**Exercise brief**: Could you retype the whole listing word for word and drop the images?

**Record set**:
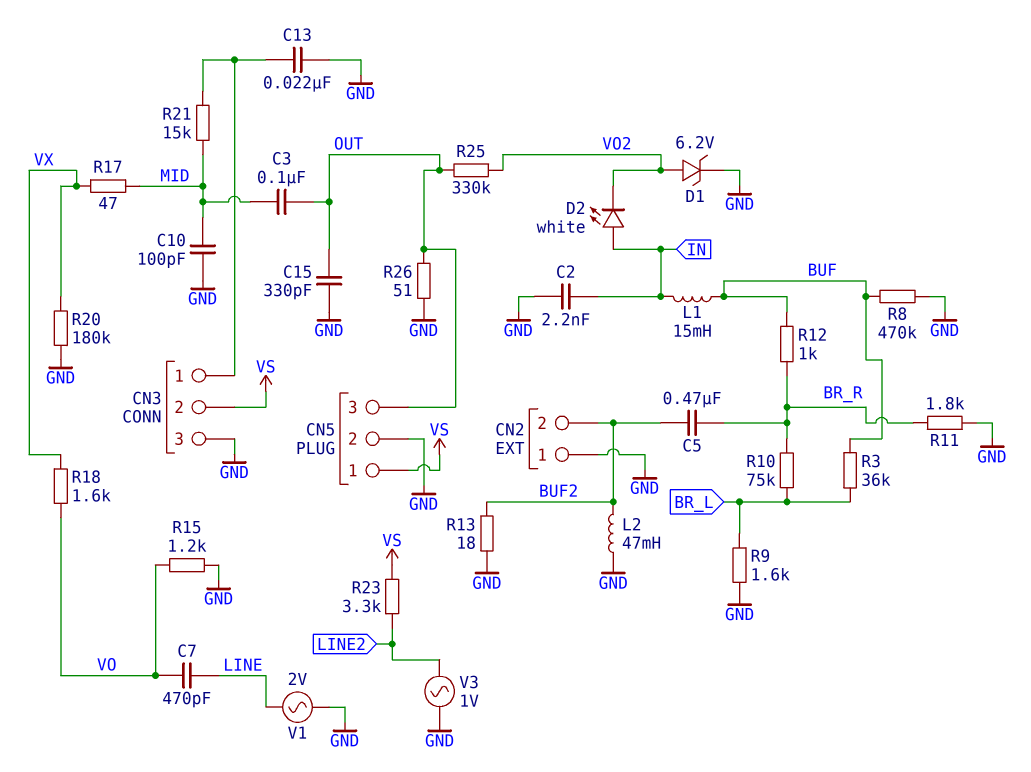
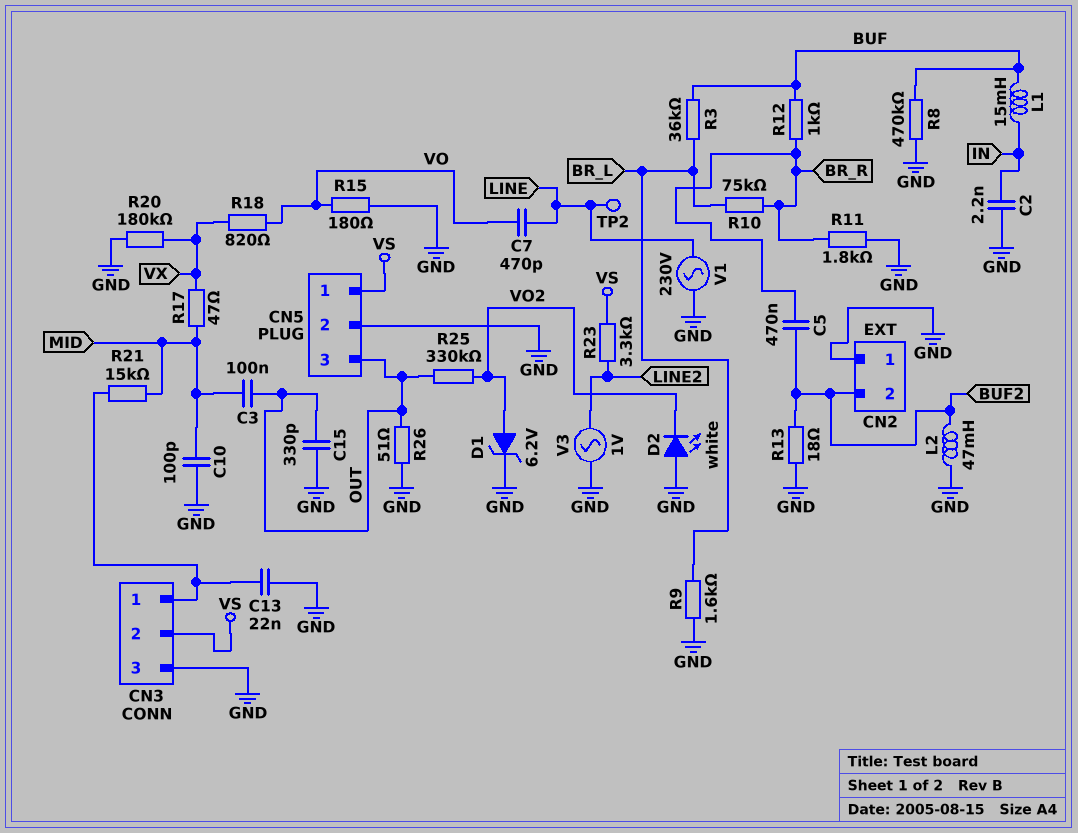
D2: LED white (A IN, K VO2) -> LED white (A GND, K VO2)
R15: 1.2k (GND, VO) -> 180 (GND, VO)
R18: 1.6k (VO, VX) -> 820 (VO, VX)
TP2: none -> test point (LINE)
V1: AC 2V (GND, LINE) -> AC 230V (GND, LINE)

**Exercise result**:
D2: LED white (A IN, K VO2) -> LED white (A GND, K VO2)
R15: 1.2k (GND, VO) -> 180 (GND, VO)
R18: 1.6k (VO, VX) -> 820 (VO, VX)
TP2: none -> test point (LINE)
V1: AC 2V (GND, LINE) -> AC 230V (GND, LINE)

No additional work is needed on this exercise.